# WHAT IS BEING ASKED
Retype the full listing without altering anything.

# DATA TO EXAMINE

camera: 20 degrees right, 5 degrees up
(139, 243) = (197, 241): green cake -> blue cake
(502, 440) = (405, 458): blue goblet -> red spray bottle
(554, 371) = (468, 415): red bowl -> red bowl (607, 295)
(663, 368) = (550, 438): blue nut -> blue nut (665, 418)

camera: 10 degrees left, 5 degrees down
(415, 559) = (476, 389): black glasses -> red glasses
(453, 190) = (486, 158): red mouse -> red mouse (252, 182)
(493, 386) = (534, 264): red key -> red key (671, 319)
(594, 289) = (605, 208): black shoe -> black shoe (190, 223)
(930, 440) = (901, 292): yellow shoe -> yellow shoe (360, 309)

# SOLVED EXERCISE
camera: 20 degrees right, 5 degrees up
(139, 243) = (197, 241): green cake -> blue cake
(502, 440) = (405, 458): blue goblet -> red spray bottle
(554, 371) = (468, 415): red bowl -> red bowl (607, 295)
(663, 368) = (550, 438): blue nut -> blue nut (665, 418)

camera: 10 degrees left, 5 degrees down
(415, 559) = (476, 389): black glasses -> red glasses
(453, 190) = (486, 158): red mouse -> red mouse (252, 182)
(493, 386) = (534, 264): red key -> red key (671, 319)
(594, 289) = (605, 208): black shoe -> black shoe (190, 223)
(930, 440) = (901, 292): yellow shoe -> yellow shoe (360, 309)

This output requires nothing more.